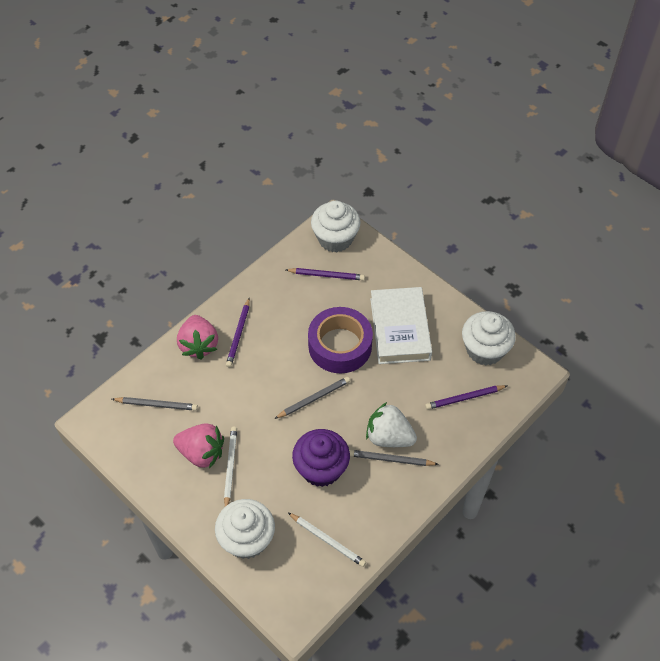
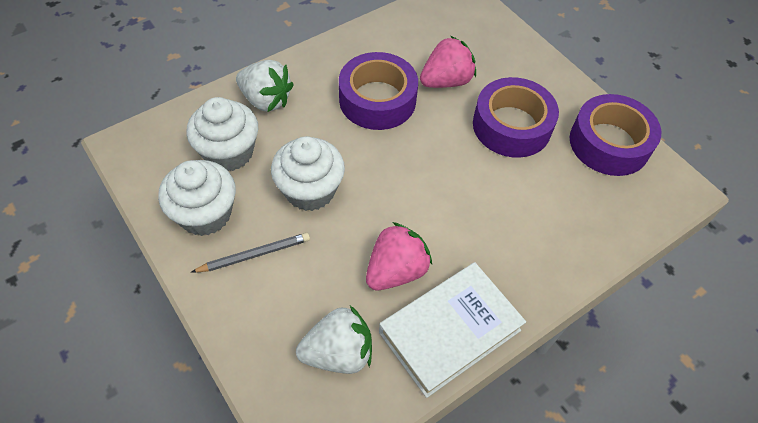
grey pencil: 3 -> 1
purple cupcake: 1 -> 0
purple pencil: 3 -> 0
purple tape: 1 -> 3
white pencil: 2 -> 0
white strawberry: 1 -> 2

_ _ _ _ _ _ _

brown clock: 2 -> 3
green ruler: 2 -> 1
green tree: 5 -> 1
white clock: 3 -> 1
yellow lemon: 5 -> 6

_ _ _ _ _ _ _

• WORK REQUEST
Begin with the line that has "brown clock: 2 -> 3" in the listing above and end after the line that has "yellow lemon: 5 -> 6"; output those lines exactly.

• ANSWER BELOW
brown clock: 2 -> 3
green ruler: 2 -> 1
green tree: 5 -> 1
white clock: 3 -> 1
yellow lemon: 5 -> 6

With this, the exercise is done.